### Given records ###

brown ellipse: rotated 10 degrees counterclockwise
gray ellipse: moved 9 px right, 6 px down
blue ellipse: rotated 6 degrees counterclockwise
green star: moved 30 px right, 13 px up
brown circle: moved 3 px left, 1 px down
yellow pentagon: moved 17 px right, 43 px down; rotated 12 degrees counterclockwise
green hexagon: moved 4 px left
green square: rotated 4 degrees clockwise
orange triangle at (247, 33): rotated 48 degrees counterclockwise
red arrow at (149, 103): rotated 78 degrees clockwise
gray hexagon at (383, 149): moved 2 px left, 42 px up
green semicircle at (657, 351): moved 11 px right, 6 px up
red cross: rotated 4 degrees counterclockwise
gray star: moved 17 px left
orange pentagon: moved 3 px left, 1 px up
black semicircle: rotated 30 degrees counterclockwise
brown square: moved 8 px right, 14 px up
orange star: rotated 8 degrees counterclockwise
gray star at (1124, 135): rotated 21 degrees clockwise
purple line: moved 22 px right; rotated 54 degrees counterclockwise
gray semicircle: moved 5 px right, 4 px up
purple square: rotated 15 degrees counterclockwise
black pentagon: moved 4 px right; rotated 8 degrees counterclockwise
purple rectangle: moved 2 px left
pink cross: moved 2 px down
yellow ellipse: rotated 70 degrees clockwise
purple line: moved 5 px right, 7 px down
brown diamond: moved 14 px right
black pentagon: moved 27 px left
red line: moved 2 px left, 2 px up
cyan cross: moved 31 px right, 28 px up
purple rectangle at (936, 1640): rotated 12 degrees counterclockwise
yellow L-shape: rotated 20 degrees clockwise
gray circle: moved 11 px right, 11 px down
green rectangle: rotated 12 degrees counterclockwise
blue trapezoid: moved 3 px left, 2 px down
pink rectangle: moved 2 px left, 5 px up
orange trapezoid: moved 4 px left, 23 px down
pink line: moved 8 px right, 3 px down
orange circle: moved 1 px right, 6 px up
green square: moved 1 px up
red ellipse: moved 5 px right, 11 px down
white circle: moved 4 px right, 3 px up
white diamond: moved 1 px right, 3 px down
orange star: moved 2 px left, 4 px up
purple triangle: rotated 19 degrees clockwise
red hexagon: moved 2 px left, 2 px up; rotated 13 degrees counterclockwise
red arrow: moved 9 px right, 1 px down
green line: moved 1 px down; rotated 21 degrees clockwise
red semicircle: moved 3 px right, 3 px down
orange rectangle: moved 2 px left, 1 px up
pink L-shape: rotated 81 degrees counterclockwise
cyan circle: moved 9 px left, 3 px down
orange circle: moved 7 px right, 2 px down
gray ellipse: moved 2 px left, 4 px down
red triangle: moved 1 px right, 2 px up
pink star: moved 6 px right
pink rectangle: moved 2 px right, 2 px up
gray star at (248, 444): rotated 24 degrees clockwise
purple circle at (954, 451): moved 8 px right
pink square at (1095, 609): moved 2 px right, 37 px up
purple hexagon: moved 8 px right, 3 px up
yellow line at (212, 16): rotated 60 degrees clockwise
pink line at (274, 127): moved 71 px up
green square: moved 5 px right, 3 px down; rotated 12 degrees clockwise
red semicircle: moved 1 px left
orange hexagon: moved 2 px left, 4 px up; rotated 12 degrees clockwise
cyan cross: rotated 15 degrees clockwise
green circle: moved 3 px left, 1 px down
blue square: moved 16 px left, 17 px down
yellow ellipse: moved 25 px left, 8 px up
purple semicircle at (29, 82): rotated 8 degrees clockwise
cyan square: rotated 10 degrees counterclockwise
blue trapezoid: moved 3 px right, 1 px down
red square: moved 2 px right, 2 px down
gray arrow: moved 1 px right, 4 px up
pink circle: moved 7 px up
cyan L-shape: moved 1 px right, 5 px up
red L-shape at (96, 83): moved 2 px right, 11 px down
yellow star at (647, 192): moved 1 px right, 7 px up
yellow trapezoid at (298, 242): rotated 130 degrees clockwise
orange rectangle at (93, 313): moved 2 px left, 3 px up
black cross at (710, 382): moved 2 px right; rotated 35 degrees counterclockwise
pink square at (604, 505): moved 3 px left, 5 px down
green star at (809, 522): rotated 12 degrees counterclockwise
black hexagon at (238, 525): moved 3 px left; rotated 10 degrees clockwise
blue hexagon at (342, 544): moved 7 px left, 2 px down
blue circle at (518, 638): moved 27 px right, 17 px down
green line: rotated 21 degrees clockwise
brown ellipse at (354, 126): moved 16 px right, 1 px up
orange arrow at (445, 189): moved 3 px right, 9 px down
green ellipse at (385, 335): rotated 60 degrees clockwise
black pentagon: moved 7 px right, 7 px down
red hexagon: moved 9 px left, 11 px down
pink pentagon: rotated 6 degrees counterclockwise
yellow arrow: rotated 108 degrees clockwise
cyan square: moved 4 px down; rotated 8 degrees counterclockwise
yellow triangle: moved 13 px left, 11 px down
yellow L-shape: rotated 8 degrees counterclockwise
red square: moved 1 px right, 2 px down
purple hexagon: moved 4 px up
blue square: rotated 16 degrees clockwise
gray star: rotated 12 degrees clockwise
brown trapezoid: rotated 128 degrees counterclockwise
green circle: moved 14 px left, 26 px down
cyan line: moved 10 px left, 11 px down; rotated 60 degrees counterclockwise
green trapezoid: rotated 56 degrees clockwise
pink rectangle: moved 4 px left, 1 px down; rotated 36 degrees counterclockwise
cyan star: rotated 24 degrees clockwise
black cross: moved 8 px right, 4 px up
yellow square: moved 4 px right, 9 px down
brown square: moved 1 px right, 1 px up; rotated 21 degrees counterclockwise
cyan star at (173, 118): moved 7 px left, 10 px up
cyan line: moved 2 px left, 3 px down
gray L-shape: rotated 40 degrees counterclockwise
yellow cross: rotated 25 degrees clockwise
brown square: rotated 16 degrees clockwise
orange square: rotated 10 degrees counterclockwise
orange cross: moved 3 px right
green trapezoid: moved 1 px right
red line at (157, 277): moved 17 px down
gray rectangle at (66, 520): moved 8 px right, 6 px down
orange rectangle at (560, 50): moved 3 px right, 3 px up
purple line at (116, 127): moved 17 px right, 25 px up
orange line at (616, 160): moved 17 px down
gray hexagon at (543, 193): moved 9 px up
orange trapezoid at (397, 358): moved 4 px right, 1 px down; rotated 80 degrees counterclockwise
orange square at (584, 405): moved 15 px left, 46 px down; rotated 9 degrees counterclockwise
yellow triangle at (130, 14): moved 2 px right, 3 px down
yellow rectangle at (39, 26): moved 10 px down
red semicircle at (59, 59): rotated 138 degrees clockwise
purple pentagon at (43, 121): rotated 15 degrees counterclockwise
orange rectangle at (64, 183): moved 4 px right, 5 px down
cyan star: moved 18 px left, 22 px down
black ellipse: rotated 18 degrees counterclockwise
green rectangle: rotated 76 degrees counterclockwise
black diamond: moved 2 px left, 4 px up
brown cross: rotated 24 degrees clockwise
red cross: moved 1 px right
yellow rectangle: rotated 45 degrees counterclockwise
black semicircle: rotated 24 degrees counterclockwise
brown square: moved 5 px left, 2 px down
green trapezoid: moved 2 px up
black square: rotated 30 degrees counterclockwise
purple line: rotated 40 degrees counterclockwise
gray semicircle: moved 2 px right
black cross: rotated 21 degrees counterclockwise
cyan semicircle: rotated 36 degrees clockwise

###

Check each line above for the string "arrow", then copy the ones that have it.

red arrow at (149, 103): rotated 78 degrees clockwise
red arrow: moved 9 px right, 1 px down
gray arrow: moved 1 px right, 4 px up
orange arrow at (445, 189): moved 3 px right, 9 px down
yellow arrow: rotated 108 degrees clockwise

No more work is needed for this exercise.